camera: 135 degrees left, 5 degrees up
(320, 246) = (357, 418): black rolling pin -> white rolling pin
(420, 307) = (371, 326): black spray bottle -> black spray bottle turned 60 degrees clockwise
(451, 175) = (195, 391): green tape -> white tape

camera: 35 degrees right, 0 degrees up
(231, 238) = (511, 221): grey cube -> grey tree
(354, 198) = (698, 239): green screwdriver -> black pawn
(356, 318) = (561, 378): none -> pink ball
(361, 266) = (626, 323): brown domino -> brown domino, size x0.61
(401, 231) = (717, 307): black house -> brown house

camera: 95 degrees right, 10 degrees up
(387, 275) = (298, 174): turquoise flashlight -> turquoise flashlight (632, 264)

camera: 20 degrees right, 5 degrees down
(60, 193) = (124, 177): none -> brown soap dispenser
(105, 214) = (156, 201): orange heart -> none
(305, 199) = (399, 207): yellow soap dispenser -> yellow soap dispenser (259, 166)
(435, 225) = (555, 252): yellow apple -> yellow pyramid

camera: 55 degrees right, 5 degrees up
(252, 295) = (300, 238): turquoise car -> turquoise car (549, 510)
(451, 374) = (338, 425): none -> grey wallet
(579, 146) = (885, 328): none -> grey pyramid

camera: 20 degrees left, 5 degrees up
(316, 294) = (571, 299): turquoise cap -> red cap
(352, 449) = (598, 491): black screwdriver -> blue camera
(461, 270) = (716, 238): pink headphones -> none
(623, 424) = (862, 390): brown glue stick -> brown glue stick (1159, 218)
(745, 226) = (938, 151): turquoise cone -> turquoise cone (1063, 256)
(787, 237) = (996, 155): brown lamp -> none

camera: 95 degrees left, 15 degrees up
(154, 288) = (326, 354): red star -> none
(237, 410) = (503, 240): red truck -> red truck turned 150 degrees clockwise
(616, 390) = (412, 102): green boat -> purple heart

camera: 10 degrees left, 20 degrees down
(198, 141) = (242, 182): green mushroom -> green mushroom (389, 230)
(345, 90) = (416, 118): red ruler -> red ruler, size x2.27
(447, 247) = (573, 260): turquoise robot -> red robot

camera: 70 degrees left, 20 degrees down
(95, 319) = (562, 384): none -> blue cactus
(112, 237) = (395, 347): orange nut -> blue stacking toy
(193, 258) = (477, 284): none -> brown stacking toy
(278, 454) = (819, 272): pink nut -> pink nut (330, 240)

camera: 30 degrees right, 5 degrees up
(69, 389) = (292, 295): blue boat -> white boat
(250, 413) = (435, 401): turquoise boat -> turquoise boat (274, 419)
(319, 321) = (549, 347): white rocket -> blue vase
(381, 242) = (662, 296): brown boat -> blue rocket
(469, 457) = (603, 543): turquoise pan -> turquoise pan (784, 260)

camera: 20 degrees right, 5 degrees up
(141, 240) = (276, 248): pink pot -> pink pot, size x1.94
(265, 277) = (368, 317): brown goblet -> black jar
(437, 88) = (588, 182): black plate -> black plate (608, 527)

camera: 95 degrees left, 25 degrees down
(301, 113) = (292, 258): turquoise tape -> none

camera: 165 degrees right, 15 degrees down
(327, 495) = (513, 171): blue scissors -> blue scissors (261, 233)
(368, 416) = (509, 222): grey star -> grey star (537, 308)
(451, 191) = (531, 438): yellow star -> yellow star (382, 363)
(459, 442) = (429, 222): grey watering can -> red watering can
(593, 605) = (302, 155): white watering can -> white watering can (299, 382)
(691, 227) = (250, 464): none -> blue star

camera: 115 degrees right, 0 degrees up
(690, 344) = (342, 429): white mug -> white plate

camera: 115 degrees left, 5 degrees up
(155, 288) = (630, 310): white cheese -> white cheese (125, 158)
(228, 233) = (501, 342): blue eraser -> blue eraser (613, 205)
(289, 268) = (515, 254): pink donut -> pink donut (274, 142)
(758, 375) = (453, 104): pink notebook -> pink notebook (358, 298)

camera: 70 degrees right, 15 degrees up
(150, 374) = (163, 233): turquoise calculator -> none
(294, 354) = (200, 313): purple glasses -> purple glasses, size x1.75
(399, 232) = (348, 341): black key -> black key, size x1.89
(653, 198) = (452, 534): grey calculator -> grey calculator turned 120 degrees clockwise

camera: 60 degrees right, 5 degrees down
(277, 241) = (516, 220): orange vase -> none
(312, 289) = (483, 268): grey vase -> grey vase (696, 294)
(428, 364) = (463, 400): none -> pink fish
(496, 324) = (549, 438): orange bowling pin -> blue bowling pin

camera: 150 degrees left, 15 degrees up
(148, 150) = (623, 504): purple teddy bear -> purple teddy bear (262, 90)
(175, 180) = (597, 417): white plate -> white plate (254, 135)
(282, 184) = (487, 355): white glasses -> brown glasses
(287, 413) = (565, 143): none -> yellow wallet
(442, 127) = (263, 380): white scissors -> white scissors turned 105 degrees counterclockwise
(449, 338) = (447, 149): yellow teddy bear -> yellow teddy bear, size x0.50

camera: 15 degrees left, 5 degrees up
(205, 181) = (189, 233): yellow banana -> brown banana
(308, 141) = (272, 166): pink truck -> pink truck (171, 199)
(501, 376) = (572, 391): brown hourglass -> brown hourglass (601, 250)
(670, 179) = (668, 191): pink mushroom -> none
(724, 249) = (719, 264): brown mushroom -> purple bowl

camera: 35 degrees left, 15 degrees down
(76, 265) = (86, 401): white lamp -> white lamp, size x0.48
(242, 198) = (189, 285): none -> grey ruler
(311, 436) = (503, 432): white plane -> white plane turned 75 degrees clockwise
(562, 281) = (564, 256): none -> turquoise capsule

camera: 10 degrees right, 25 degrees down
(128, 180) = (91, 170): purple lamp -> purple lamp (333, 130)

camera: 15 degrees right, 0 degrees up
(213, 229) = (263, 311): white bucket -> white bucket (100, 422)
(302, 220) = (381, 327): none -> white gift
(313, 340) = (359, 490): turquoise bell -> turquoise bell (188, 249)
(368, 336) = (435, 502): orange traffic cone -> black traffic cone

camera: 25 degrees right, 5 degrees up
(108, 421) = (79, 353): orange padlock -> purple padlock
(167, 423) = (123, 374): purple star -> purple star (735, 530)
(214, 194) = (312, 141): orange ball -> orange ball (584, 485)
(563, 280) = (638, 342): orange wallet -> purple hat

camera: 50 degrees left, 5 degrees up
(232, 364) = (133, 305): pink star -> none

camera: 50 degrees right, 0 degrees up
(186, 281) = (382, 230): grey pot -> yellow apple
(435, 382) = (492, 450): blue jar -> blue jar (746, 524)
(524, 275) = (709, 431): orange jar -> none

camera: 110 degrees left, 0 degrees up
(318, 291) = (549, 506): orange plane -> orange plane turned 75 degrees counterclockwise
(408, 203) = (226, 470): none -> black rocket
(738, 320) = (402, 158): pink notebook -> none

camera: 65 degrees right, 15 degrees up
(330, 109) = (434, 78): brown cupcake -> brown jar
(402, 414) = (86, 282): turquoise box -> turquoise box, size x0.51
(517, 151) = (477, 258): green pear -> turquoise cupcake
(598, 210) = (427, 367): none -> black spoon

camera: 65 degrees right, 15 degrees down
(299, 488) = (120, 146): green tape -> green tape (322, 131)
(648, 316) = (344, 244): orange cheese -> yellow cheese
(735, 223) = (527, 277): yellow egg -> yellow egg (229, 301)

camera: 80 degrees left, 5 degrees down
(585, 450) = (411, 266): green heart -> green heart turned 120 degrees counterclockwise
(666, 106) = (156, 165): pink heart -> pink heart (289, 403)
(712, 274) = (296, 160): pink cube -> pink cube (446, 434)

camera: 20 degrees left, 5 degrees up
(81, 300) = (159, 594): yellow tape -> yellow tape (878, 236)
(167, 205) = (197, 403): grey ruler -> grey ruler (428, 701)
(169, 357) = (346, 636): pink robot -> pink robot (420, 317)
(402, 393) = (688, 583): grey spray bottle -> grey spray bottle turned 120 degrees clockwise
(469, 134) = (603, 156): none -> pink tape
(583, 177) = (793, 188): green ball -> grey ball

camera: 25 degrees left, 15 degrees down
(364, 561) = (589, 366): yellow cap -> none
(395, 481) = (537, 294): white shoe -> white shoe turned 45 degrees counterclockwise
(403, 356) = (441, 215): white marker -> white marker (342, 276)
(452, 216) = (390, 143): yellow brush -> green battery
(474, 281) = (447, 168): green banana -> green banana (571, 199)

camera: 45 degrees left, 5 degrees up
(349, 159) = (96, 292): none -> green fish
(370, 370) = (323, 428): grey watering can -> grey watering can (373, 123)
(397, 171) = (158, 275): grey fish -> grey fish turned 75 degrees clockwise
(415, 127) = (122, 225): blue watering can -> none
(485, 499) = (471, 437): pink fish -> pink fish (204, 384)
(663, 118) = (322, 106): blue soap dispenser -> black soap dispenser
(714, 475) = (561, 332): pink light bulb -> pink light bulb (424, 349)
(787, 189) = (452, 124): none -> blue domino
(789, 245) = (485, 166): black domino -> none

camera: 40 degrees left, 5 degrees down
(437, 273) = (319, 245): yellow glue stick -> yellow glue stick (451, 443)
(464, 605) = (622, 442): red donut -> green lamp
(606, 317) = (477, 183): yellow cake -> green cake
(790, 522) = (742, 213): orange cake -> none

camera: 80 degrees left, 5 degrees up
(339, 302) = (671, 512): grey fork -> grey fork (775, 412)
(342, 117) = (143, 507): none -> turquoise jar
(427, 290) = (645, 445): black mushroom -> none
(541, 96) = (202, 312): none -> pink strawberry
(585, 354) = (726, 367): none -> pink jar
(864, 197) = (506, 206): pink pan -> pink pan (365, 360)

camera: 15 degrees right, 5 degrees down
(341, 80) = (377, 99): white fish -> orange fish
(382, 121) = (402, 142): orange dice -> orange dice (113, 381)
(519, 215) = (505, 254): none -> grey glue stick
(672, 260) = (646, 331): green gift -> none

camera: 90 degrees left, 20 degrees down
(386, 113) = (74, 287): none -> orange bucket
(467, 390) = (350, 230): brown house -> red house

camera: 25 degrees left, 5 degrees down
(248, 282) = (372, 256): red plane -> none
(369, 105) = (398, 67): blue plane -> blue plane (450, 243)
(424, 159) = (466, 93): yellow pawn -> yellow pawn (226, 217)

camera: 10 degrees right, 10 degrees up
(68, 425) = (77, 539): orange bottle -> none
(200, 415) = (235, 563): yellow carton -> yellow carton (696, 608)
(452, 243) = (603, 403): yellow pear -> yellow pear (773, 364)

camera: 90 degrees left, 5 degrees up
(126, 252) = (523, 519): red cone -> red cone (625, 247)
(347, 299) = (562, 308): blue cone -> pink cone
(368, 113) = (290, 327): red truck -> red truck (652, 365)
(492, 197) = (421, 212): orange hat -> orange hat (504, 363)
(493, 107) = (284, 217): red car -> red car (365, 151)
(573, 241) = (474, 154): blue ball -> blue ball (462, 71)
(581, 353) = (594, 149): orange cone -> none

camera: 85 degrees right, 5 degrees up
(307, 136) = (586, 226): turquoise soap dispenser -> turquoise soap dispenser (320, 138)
+---+
EXERCISE →
What is needed is a verbatim copy of every line in the records above from the one containing "(112, 237) = (395, 347): orange" down to the one containing "(319, 321) = (549, 347): white", both included, and nothing more.

THE COMPLETED TASK →
(112, 237) = (395, 347): orange nut -> blue stacking toy
(193, 258) = (477, 284): none -> brown stacking toy
(278, 454) = (819, 272): pink nut -> pink nut (330, 240)

camera: 30 degrees right, 5 degrees up
(69, 389) = (292, 295): blue boat -> white boat
(250, 413) = (435, 401): turquoise boat -> turquoise boat (274, 419)
(319, 321) = (549, 347): white rocket -> blue vase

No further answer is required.